The records below are made of lines; count those holding the word "pear" and give the number only.

[Count change data]

......

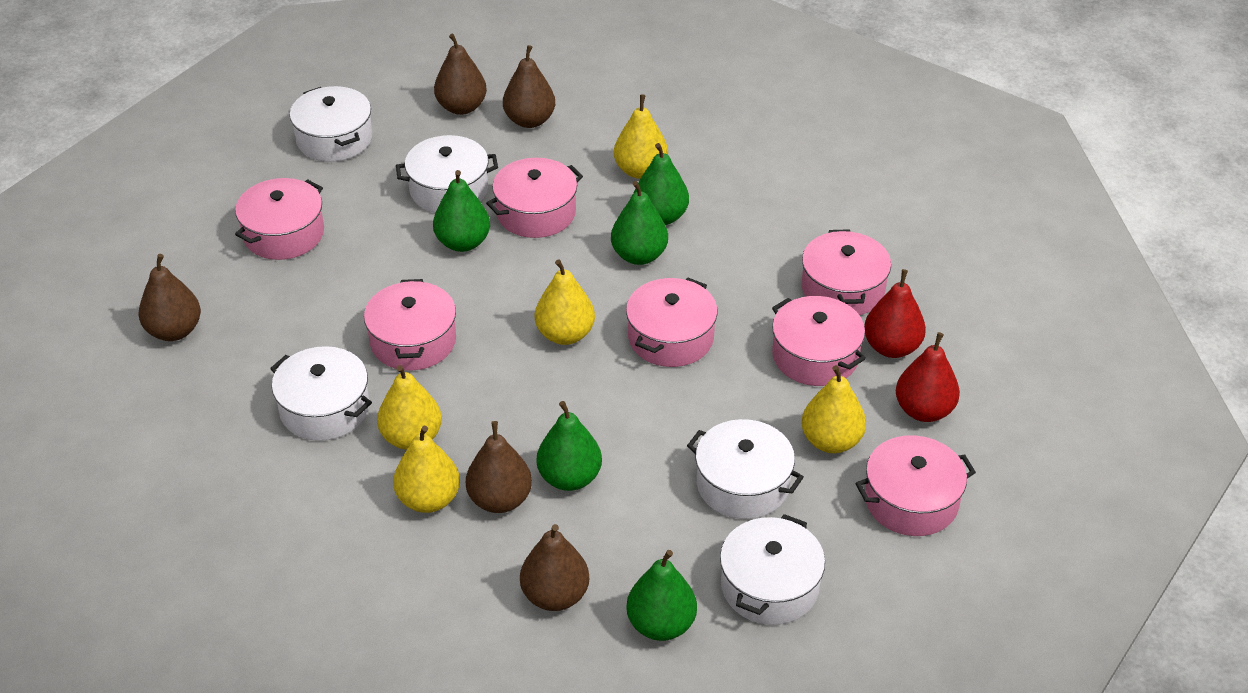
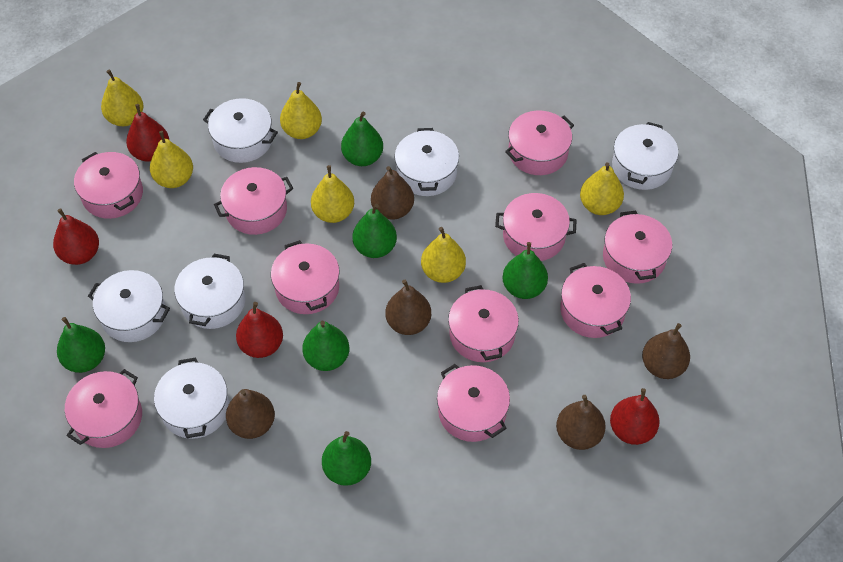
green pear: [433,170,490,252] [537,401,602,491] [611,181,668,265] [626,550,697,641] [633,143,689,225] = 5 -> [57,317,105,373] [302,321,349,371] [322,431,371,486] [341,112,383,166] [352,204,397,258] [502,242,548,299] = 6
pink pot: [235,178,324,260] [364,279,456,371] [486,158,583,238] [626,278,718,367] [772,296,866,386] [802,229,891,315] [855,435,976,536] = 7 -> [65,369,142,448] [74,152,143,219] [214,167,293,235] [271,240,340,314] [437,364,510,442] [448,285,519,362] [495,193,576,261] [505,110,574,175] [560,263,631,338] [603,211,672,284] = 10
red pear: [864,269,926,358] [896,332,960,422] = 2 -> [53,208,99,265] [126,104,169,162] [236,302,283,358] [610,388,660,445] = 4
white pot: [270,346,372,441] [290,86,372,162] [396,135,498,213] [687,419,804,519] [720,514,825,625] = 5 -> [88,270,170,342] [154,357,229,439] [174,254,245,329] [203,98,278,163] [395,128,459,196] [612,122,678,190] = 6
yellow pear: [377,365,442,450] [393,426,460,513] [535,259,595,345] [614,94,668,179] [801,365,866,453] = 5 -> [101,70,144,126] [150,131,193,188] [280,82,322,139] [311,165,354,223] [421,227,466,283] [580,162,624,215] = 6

......

Answer space —
3